WHAT TO DO:
Beginning with the line containing "D2: LED orange (A GND, K W8) -> none" and ending with the last line of the records, set down every line exactly.

DATA EXTRACT:
◆ ◆ ◆ ◆ ◆ ◆ ◆
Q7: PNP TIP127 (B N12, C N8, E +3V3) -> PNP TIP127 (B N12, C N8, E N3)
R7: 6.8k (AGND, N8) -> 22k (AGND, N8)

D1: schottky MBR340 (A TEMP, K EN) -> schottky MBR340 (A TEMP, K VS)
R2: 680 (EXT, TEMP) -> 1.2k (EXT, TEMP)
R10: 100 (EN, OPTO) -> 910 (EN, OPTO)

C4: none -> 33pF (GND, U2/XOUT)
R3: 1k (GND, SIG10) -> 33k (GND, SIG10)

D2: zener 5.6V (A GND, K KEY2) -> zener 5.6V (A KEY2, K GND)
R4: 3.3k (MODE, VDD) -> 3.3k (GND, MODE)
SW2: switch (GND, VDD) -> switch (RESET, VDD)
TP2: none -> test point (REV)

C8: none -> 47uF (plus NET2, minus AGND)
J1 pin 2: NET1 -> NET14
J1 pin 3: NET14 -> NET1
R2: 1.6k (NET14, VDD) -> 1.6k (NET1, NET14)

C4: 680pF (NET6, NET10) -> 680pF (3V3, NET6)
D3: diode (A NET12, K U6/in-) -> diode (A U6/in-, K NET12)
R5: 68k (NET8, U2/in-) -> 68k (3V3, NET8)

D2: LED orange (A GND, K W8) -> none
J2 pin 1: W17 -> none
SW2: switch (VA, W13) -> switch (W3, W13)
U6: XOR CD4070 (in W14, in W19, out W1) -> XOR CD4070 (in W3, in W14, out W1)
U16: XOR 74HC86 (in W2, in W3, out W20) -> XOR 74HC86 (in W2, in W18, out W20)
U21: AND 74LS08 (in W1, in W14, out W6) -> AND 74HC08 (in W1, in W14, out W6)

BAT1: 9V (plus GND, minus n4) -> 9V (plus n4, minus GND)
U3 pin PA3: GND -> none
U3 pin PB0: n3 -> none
◆ ◆ ◆ ◆ ◆ ◆ ◆
WRITTEN SOLUTION:
D2: LED orange (A GND, K W8) -> none
J2 pin 1: W17 -> none
SW2: switch (VA, W13) -> switch (W3, W13)
U6: XOR CD4070 (in W14, in W19, out W1) -> XOR CD4070 (in W3, in W14, out W1)
U16: XOR 74HC86 (in W2, in W3, out W20) -> XOR 74HC86 (in W2, in W18, out W20)
U21: AND 74LS08 (in W1, in W14, out W6) -> AND 74HC08 (in W1, in W14, out W6)

BAT1: 9V (plus GND, minus n4) -> 9V (plus n4, minus GND)
U3 pin PA3: GND -> none
U3 pin PB0: n3 -> none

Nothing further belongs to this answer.